* WORK INSTRUCTIONS *
Where a line in the records below includes "counterclockwise", pull that line out.

══════════════════════════════

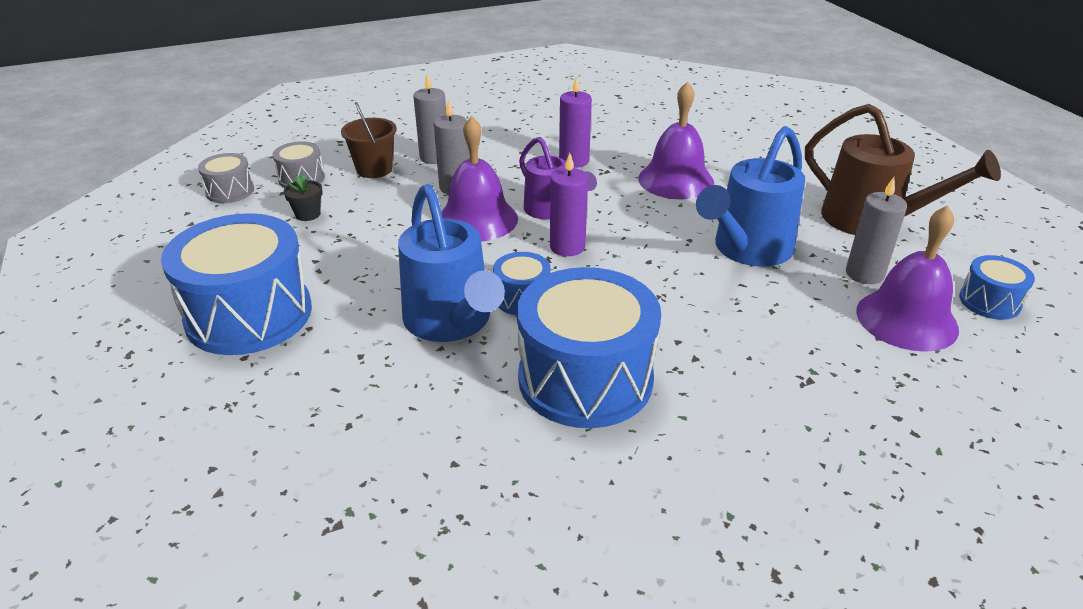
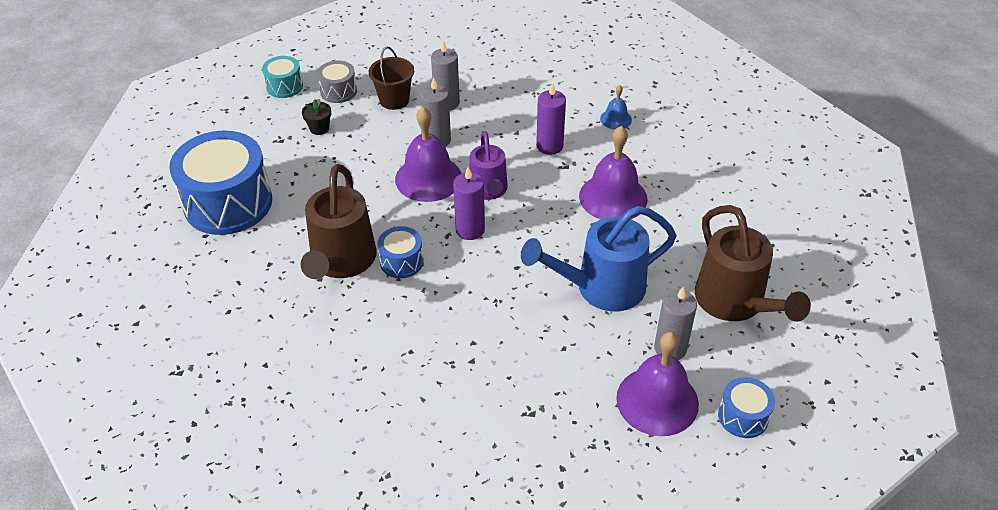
camera: 30 degrees right, 10 degrees up
(230, 191) = (284, 86): grey drum -> turquoise drum
(452, 323) = (341, 262): blue watering can -> brown watering can
(585, 379) = (387, 343): blue drum -> none
(613, 127) = (616, 119): none -> blue bell

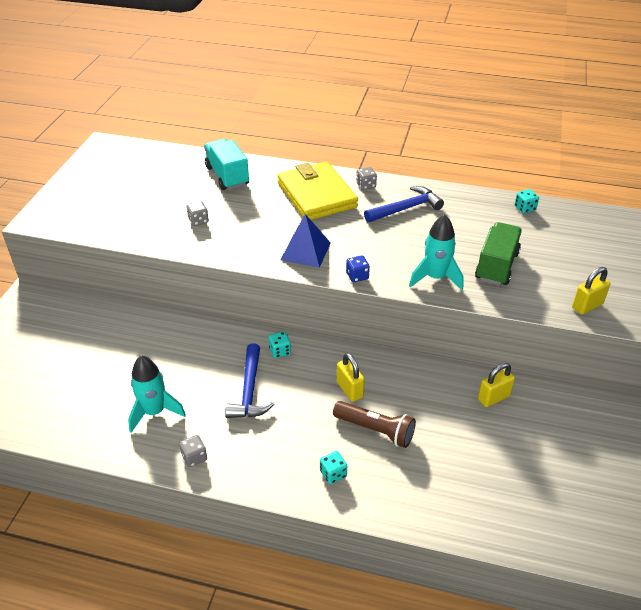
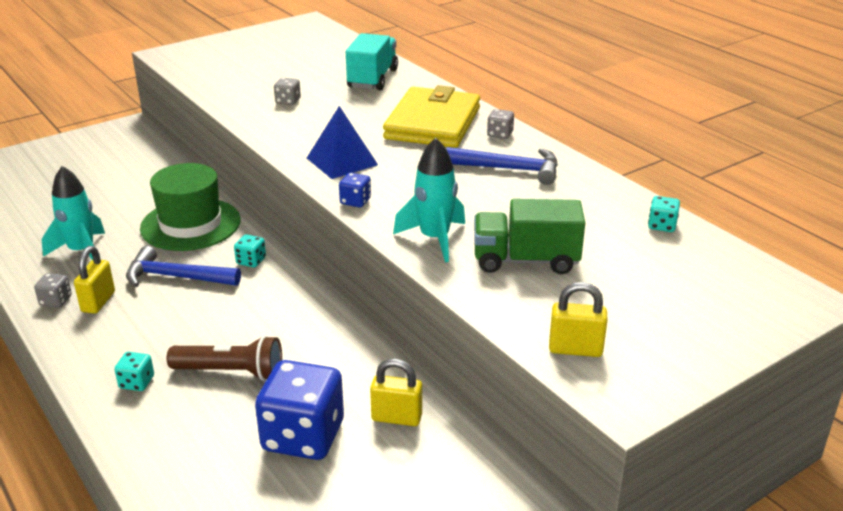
camera: 40 degrees right, 10 degrees down
(200, 348) = (190, 224): none -> green hat
(249, 390) = (176, 277): blue hammer -> blue hammer turned 60 degrees clockwise
(349, 390) = (262, 325): yellow padlock -> yellow padlock (98, 302)
(375, 430) = (231, 372): brown flashlight -> brown flashlight turned 60 degrees counterclockwise
(466, 440) = (303, 436): none -> blue dice
(496, 266) = (525, 260): green truck -> green truck turned 150 degrees counterclockwise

══════════════════════════════

* WRITTEN RESPONSE *
(375, 430) = (231, 372): brown flashlight -> brown flashlight turned 60 degrees counterclockwise
(496, 266) = (525, 260): green truck -> green truck turned 150 degrees counterclockwise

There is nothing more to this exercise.